**Exercise inputs**:
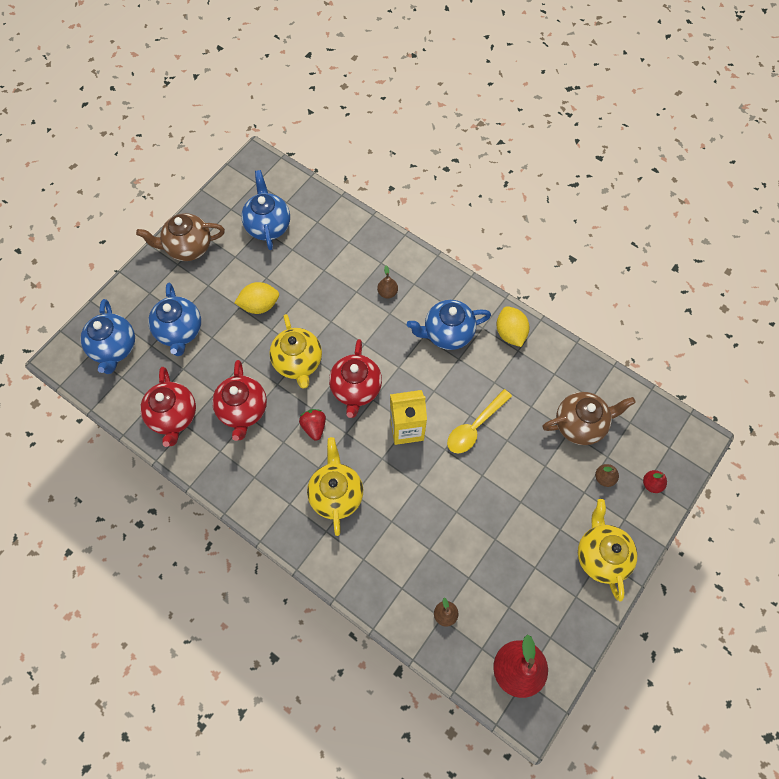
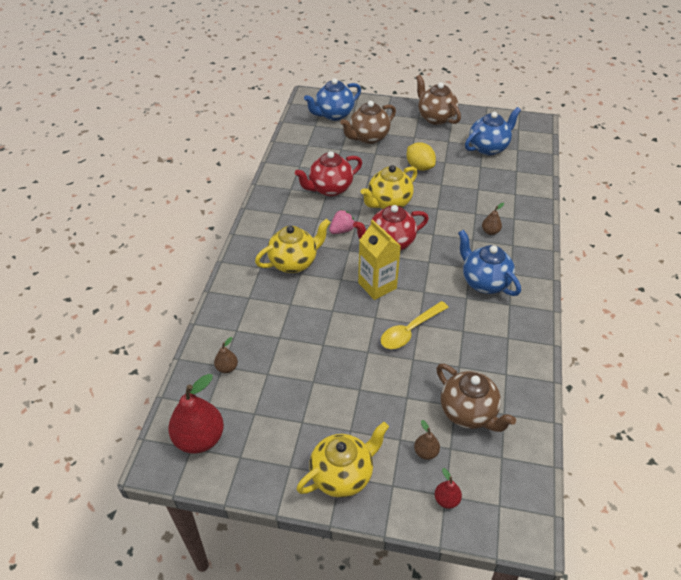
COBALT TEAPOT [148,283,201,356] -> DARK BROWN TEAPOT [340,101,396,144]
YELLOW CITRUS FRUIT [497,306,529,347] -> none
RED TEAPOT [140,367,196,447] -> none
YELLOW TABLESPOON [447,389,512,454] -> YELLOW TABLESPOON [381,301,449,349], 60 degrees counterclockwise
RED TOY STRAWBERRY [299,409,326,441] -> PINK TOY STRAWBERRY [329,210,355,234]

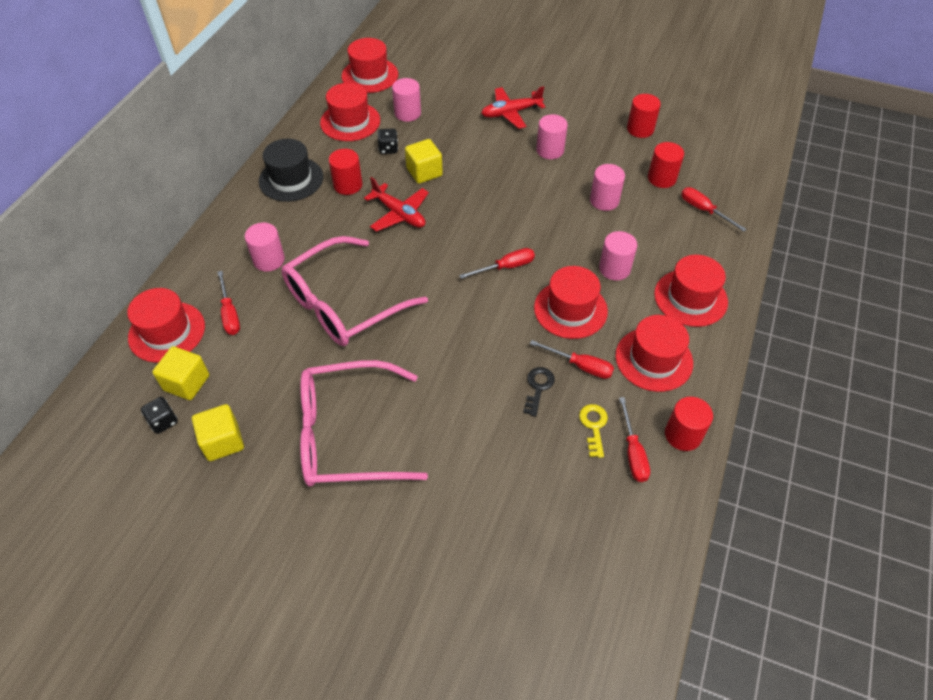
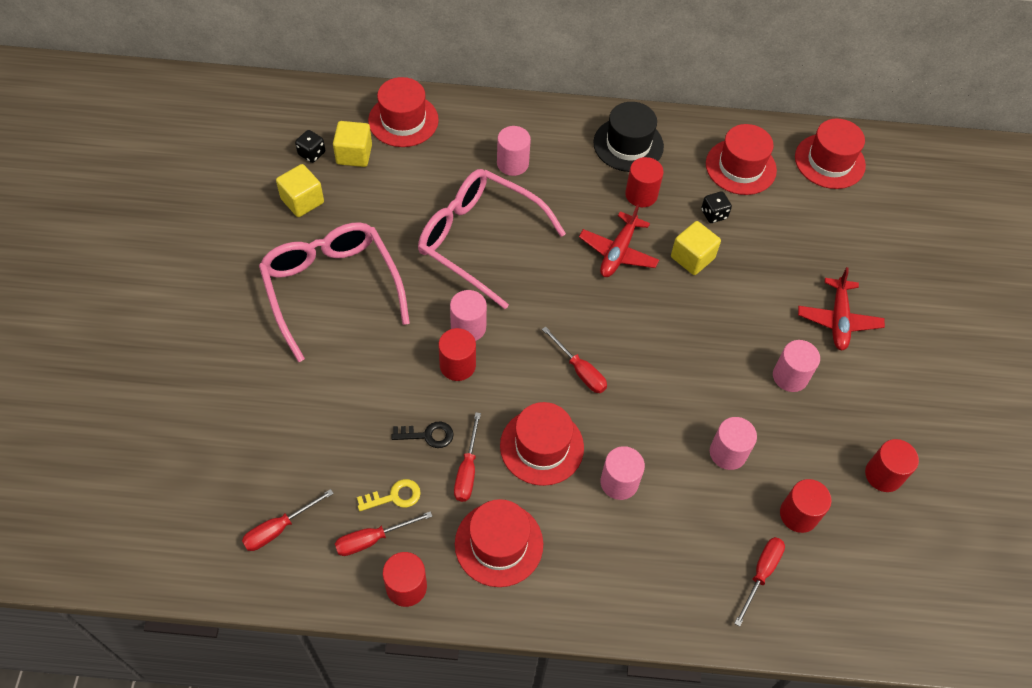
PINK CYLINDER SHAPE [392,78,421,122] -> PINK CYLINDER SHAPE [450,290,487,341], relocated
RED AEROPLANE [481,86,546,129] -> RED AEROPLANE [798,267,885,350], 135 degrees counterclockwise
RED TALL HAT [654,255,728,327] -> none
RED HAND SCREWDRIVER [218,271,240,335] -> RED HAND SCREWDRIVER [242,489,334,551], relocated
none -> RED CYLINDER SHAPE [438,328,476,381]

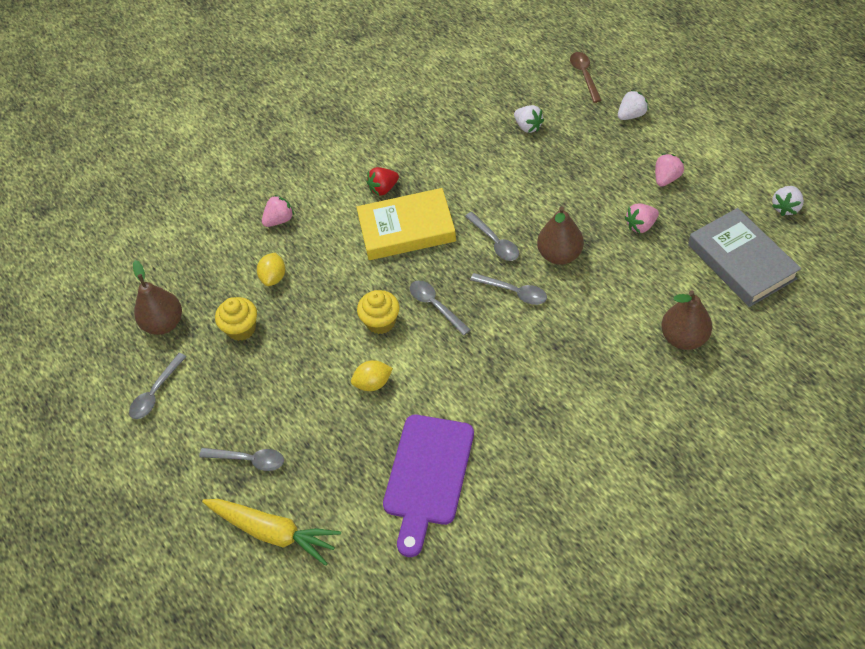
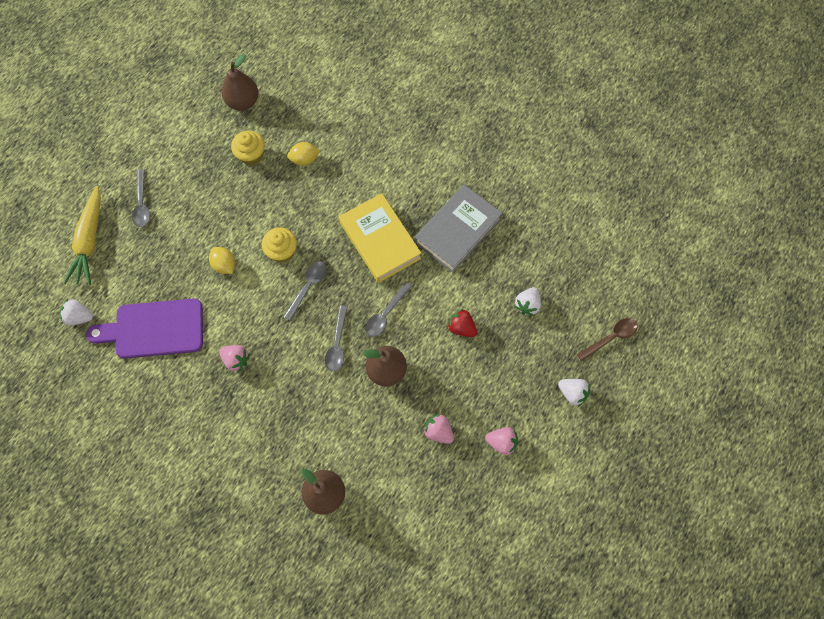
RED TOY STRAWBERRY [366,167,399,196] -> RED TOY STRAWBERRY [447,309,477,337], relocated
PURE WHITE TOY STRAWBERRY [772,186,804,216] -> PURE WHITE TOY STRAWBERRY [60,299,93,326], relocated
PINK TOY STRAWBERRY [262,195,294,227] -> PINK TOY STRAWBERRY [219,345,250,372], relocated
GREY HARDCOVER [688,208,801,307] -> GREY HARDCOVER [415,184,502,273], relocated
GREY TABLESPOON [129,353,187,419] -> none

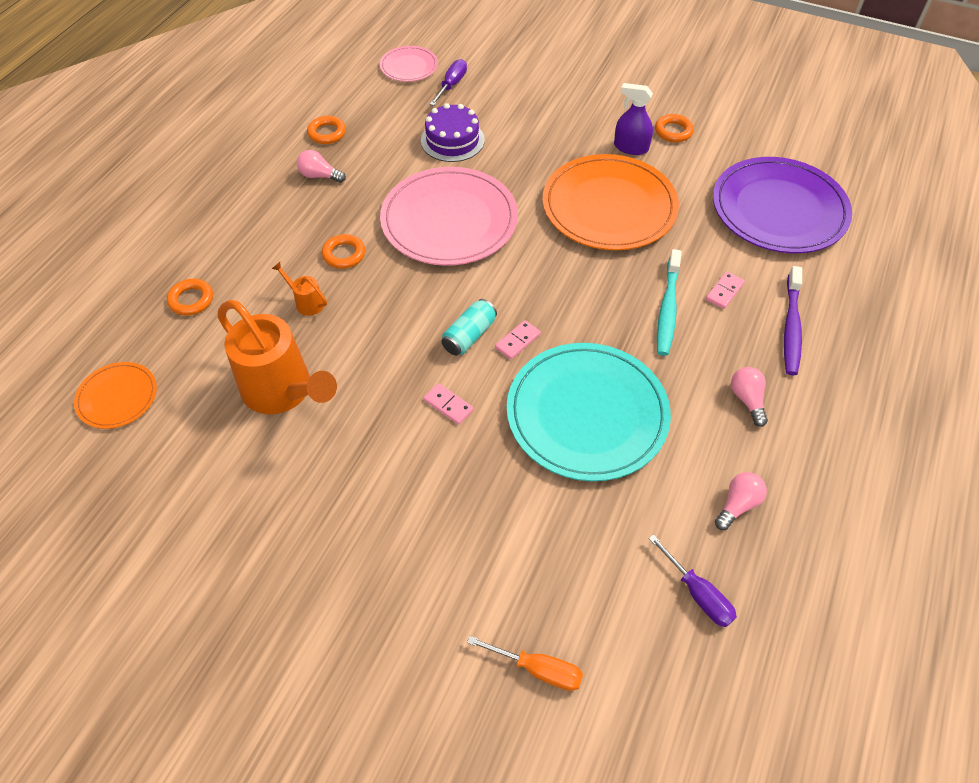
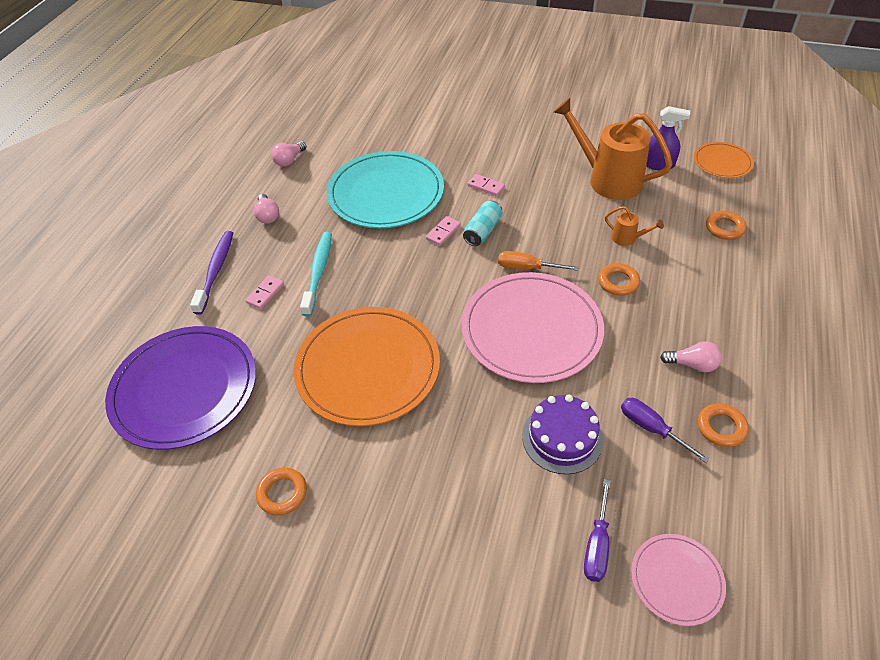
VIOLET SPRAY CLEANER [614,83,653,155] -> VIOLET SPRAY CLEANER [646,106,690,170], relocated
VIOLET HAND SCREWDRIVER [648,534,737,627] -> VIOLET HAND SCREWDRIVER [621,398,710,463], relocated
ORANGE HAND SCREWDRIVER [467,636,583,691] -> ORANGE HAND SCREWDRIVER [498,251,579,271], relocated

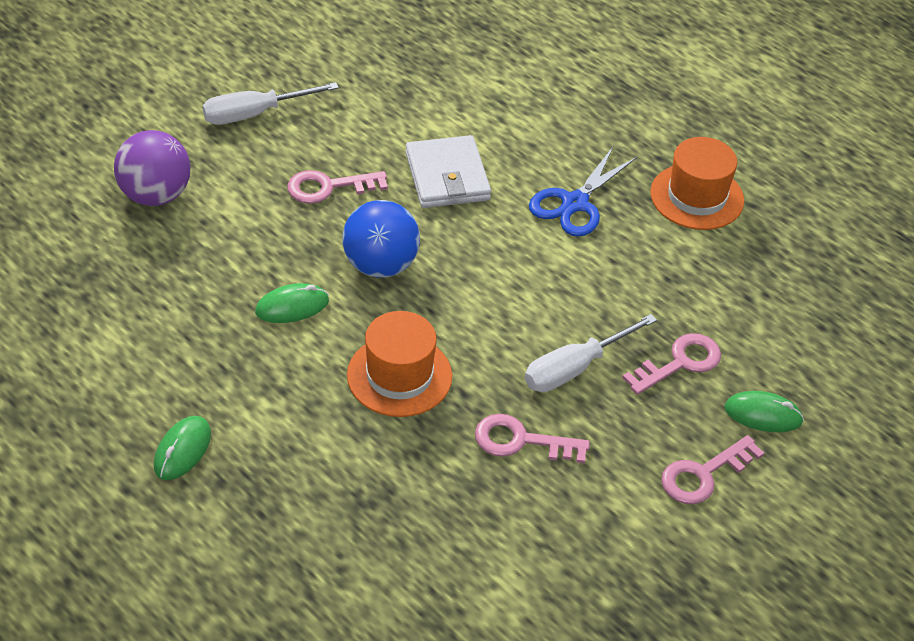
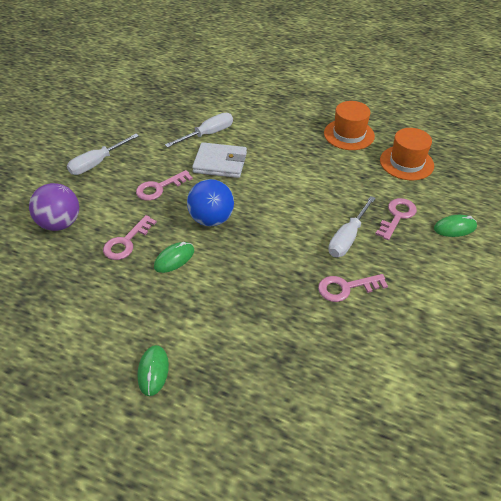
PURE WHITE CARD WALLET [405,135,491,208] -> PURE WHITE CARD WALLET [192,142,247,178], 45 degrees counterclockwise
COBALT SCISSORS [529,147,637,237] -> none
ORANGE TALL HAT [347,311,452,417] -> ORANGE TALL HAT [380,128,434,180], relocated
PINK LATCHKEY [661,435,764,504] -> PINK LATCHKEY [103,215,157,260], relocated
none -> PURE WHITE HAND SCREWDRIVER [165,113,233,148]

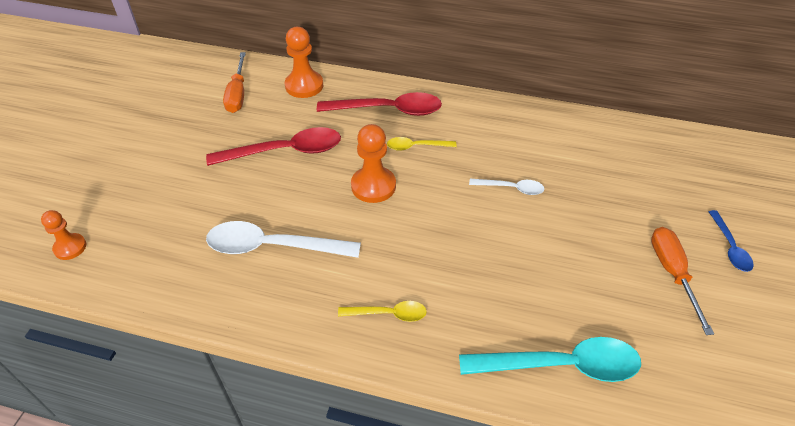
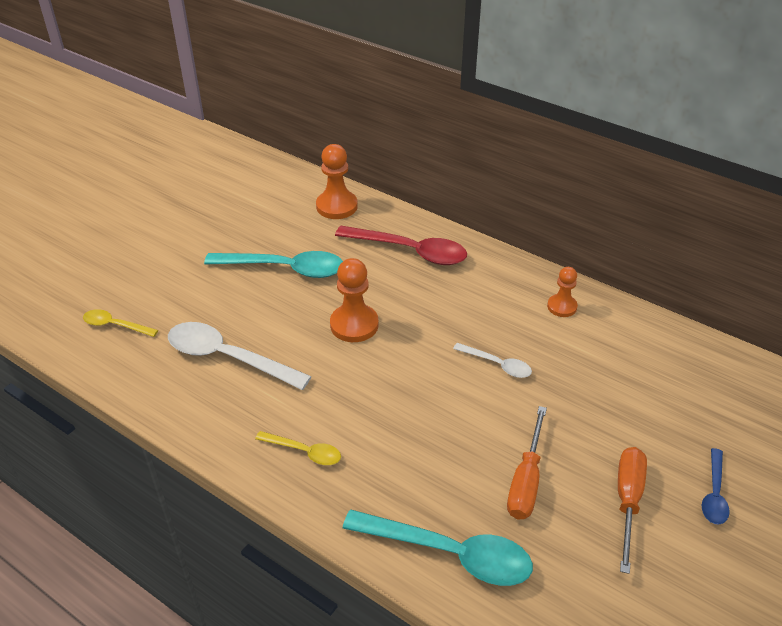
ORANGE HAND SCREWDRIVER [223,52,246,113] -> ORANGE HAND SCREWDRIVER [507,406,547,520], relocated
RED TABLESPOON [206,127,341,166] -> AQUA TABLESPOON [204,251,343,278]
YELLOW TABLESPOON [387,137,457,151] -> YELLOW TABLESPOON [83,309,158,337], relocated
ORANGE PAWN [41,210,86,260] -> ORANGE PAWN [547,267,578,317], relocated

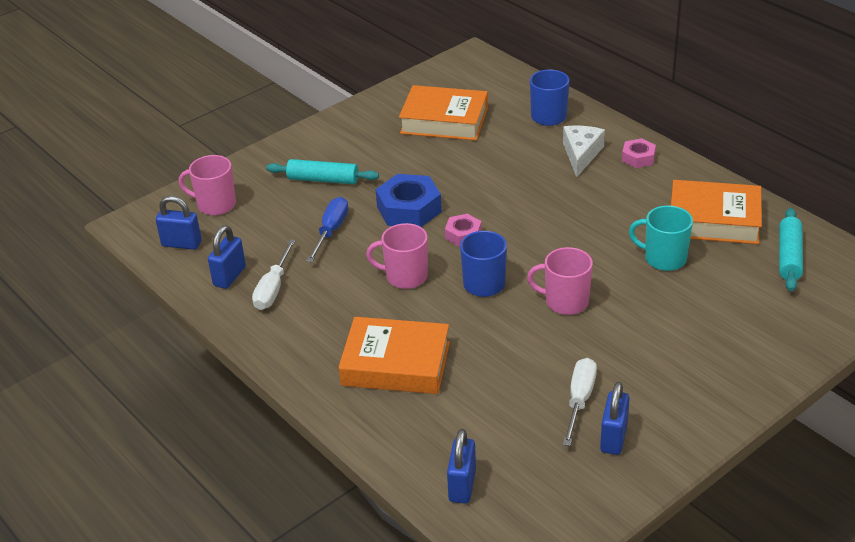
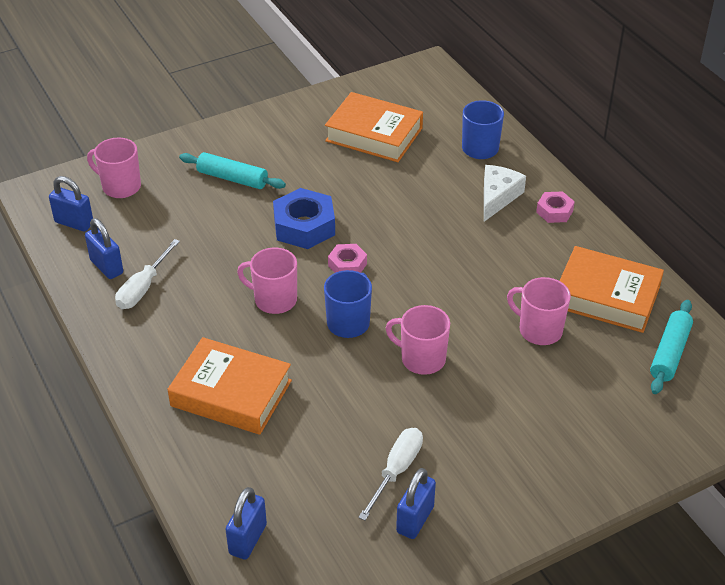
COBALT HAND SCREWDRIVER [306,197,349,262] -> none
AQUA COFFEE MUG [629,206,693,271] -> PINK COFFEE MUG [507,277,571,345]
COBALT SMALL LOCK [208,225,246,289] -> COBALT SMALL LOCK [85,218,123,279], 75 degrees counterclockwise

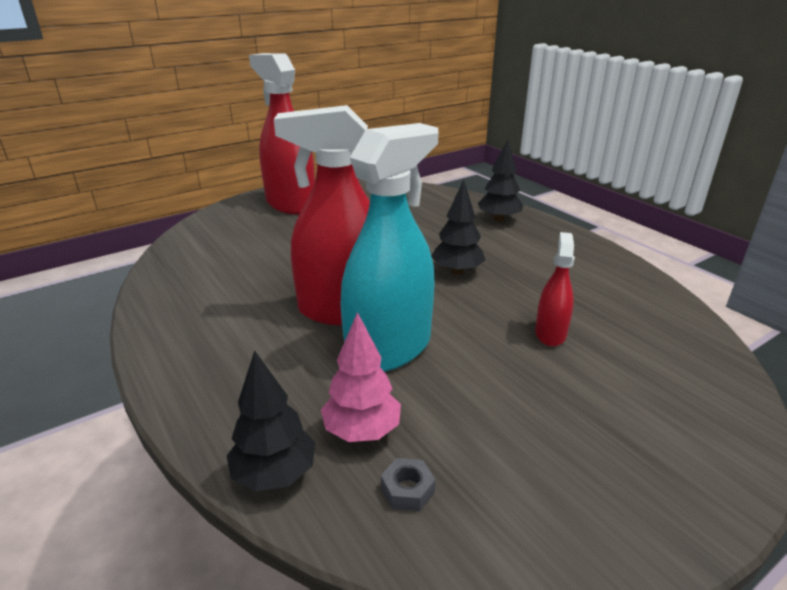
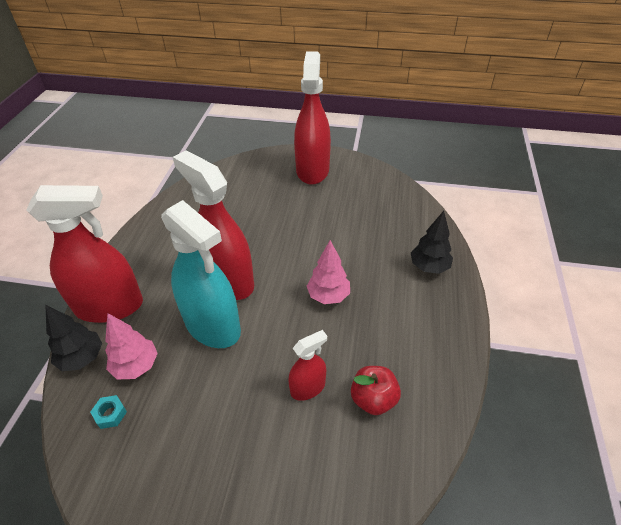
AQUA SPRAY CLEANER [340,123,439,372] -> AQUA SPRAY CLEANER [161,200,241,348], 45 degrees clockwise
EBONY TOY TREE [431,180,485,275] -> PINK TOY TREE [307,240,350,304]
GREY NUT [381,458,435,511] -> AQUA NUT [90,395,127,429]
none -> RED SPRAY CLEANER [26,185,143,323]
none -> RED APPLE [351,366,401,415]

**Your assignment**: Pictures are to be left out; the lines from the start of the records above through the line holding "YELLOW TABLESPOON [447,389,512,454]" are to be returned exactly.

**Solution to this exercise**:
COBALT TEAPOT [148,283,201,356] -> DARK BROWN TEAPOT [340,101,396,144]
YELLOW CITRUS FRUIT [497,306,529,347] -> none
RED TEAPOT [140,367,196,447] -> none
YELLOW TABLESPOON [447,389,512,454] -> YELLOW TABLESPOON [381,301,449,349], 60 degrees counterclockwise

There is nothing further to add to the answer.